Work request
In the records below, begin at the line that has "pink cup: 6 -> 2" and stop after the line that has "turquoise lamp: 0 -> 3"; quote those lines verbatim and nothing more.

Supplied data
******************************

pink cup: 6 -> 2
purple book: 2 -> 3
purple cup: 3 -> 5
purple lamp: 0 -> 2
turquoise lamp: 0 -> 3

******************************

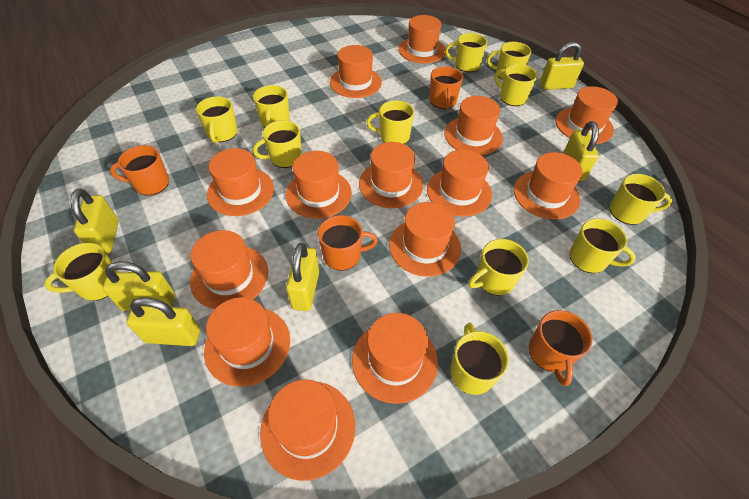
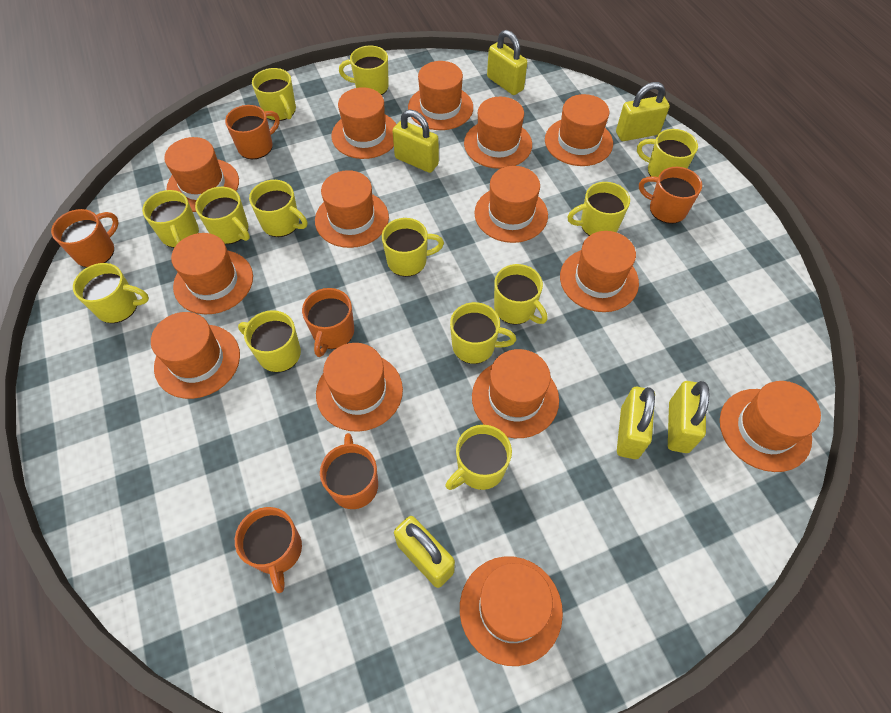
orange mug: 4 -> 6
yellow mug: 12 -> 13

******************************

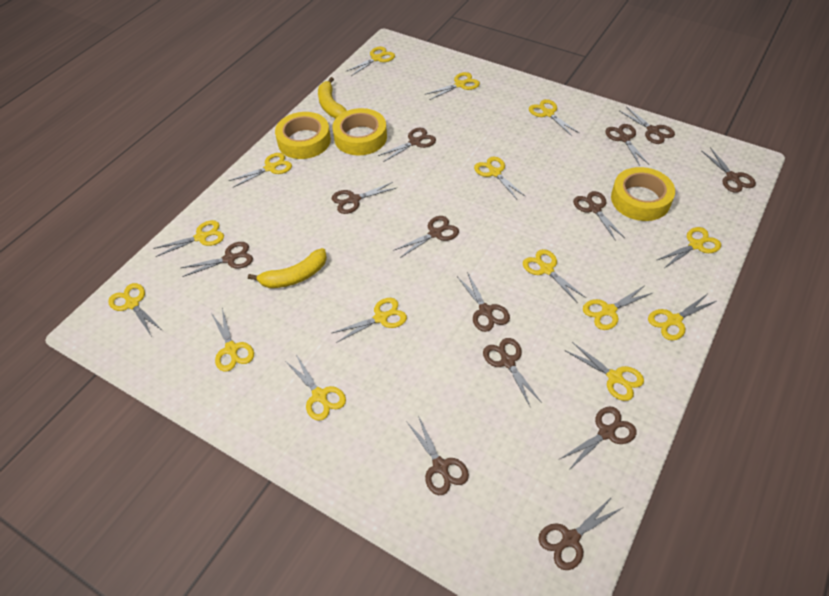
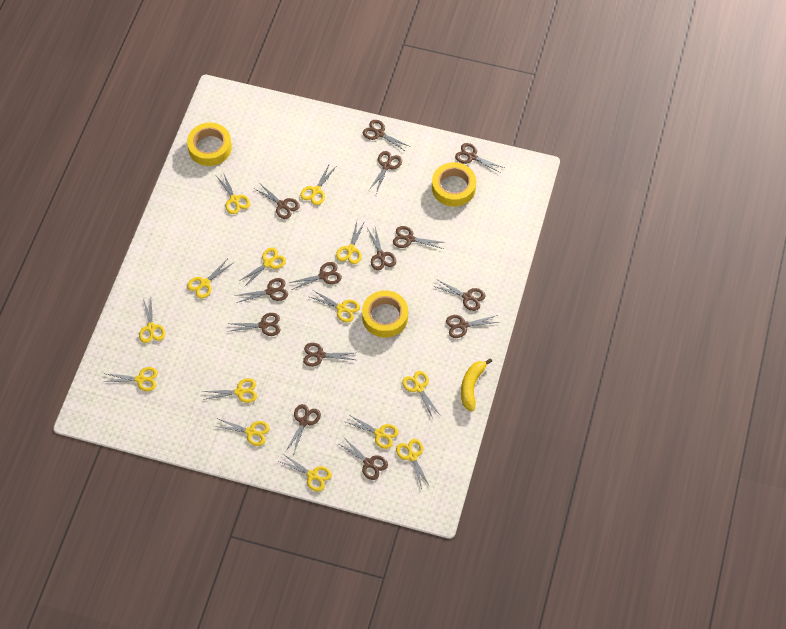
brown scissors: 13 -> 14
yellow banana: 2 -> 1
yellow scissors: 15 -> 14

******************************

Your response
pink cup: 6 -> 2
purple book: 2 -> 3
purple cup: 3 -> 5
purple lamp: 0 -> 2
turquoise lamp: 0 -> 3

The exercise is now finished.